**** Data to process

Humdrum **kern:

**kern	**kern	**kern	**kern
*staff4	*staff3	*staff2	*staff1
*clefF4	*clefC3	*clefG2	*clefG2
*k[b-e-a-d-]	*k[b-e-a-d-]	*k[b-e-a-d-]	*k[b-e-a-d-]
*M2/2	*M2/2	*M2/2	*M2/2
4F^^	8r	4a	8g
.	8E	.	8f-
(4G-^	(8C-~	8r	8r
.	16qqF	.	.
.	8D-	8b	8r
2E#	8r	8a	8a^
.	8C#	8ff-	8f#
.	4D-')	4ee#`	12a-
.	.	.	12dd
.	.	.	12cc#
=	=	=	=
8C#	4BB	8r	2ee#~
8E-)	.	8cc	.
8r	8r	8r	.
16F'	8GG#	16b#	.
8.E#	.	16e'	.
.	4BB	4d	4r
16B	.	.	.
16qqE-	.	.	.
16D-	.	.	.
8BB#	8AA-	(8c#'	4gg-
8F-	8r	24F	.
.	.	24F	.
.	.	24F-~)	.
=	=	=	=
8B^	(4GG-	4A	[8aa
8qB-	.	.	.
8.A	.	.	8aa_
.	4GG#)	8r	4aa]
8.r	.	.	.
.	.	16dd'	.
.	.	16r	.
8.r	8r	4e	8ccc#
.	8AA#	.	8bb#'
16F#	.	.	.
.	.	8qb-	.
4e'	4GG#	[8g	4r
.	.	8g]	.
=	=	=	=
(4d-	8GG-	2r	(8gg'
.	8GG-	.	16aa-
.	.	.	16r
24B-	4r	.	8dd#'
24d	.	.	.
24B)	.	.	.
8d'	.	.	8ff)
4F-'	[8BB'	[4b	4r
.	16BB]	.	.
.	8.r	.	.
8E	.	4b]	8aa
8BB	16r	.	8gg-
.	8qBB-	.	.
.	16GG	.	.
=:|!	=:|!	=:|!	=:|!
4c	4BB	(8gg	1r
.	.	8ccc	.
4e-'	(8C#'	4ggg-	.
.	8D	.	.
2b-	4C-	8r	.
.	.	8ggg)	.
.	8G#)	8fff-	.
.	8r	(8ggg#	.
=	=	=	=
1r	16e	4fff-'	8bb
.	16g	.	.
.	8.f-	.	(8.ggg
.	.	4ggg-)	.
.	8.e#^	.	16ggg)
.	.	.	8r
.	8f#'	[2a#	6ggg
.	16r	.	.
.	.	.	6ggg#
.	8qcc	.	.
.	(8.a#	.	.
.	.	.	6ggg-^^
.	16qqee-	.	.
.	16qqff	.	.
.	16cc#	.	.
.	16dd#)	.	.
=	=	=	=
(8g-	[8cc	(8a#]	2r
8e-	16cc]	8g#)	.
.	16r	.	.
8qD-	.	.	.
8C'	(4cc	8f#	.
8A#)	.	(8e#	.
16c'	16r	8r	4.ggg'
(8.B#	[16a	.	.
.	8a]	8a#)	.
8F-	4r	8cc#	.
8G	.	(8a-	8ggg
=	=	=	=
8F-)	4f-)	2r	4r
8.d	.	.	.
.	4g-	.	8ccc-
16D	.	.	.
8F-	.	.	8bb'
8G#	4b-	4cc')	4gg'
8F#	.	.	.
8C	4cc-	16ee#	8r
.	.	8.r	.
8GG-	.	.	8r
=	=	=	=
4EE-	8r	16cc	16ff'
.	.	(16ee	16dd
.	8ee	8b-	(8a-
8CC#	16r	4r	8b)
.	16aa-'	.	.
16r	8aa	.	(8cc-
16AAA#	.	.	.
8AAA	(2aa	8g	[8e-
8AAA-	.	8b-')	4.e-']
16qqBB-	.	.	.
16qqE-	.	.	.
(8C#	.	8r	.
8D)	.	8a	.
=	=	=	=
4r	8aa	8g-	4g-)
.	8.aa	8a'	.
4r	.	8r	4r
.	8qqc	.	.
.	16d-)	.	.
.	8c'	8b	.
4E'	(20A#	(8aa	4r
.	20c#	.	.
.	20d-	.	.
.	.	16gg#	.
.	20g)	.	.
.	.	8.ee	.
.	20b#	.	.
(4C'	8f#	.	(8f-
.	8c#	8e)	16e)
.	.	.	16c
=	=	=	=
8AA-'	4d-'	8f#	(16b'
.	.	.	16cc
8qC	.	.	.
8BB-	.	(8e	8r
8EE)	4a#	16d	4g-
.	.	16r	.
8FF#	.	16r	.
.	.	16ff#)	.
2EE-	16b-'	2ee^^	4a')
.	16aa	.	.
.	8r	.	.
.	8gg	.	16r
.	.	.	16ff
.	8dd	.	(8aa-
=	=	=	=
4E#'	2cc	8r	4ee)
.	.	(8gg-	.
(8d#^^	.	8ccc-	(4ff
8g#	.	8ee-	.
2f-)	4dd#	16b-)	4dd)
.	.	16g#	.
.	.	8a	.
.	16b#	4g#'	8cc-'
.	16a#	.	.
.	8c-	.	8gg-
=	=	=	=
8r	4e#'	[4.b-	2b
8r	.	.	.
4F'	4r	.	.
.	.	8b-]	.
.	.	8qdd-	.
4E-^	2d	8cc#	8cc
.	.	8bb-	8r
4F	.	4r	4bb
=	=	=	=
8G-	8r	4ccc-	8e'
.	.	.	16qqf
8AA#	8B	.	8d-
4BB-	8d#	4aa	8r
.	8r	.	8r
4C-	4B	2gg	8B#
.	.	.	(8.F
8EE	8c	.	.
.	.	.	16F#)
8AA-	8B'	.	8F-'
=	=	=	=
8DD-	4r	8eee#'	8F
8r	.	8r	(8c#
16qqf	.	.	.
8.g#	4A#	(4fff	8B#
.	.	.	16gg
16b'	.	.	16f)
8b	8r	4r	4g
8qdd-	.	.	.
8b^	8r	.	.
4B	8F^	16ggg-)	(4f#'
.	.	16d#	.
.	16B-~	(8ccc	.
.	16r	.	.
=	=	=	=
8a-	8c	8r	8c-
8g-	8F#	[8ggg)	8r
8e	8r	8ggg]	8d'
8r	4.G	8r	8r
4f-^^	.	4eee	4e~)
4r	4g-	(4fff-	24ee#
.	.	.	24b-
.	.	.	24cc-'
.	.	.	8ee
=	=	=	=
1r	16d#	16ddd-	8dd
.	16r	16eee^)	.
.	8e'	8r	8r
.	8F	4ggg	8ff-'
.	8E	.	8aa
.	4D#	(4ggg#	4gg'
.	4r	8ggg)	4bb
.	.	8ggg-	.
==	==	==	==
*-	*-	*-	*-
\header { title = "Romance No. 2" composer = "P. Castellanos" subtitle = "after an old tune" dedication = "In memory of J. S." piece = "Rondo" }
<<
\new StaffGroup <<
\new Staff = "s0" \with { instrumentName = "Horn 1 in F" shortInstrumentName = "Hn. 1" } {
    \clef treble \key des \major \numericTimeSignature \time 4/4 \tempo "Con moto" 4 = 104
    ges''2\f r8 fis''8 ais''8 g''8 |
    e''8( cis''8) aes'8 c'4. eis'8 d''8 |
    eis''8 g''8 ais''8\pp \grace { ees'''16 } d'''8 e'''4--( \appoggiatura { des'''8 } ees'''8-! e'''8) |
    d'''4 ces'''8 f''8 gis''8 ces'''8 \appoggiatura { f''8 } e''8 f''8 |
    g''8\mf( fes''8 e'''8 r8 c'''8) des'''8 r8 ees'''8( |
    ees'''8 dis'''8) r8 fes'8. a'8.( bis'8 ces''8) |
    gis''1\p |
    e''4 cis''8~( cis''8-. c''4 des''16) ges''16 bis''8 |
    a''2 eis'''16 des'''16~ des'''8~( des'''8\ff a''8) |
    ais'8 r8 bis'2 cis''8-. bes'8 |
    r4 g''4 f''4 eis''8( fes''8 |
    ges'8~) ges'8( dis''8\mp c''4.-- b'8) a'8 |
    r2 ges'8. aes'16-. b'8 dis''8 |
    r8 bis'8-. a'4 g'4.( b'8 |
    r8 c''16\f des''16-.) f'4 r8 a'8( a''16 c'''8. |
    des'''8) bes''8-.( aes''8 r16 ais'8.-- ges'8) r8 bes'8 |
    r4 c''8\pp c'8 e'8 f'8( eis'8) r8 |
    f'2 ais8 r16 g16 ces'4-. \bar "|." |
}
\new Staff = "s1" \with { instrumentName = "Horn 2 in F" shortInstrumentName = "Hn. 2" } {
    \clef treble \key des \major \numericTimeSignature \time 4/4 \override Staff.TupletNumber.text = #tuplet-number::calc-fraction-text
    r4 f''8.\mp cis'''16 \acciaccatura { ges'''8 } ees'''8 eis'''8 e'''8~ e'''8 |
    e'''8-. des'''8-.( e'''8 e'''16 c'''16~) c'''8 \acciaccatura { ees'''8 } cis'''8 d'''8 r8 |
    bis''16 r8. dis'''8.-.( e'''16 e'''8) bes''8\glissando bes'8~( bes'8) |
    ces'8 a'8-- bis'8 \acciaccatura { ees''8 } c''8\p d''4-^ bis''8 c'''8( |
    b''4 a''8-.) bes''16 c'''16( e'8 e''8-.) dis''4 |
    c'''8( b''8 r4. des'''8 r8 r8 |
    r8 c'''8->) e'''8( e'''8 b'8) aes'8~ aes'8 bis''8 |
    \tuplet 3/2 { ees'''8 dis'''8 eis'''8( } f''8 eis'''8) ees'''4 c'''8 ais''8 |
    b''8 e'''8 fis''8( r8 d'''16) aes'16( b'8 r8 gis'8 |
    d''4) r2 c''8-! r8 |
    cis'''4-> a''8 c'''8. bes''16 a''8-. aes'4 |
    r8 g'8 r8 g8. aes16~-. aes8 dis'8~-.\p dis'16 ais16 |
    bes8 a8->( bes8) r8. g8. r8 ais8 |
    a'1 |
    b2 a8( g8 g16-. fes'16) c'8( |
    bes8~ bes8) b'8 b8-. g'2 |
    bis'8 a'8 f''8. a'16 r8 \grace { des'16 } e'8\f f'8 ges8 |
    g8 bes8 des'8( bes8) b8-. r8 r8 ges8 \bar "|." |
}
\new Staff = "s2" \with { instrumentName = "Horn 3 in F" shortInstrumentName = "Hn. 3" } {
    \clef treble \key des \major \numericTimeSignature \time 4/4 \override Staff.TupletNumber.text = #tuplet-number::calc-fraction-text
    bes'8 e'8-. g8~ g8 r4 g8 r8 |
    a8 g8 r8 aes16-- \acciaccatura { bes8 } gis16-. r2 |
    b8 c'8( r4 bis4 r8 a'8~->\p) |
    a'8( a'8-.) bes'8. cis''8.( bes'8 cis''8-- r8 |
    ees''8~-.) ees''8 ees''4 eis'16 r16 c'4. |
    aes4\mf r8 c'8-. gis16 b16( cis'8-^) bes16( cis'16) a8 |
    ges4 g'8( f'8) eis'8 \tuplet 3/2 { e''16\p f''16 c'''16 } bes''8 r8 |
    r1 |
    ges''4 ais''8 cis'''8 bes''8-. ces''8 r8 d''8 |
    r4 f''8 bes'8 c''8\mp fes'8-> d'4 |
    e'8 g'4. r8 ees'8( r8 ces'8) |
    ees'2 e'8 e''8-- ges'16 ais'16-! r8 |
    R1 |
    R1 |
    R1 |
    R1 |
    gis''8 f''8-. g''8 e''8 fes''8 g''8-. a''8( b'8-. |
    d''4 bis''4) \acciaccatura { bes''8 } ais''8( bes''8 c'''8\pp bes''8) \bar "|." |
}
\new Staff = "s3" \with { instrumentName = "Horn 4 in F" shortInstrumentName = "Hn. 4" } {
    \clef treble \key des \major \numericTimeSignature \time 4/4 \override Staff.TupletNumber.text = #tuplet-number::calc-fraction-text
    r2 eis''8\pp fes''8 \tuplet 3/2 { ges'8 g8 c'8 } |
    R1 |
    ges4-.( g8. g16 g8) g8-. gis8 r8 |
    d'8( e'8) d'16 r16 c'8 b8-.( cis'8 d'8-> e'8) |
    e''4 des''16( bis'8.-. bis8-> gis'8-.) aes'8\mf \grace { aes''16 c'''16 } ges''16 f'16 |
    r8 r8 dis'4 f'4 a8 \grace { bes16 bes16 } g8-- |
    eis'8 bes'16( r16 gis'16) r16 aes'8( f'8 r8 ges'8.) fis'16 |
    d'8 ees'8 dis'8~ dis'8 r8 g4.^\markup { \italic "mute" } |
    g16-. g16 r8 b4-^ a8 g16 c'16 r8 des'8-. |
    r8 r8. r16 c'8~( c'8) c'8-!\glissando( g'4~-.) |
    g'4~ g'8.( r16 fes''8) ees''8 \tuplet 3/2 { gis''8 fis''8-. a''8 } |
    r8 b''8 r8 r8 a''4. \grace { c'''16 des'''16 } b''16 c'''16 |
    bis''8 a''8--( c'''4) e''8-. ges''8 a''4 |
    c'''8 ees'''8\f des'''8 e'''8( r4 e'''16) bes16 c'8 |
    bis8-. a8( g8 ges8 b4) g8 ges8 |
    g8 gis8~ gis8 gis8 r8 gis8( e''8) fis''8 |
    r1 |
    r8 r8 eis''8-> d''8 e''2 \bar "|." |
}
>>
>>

********

### Given problem
List every line above that contains the string "instrumentName".

### Result of the task
\new Staff = "s0" \with { instrumentName = "Horn 1 in F" shortInstrumentName = "Hn. 1" } {
\new Staff = "s1" \with { instrumentName = "Horn 2 in F" shortInstrumentName = "Hn. 2" } {
\new Staff = "s2" \with { instrumentName = "Horn 3 in F" shortInstrumentName = "Hn. 3" } {
\new Staff = "s3" \with { instrumentName = "Horn 4 in F" shortInstrumentName = "Hn. 4" } {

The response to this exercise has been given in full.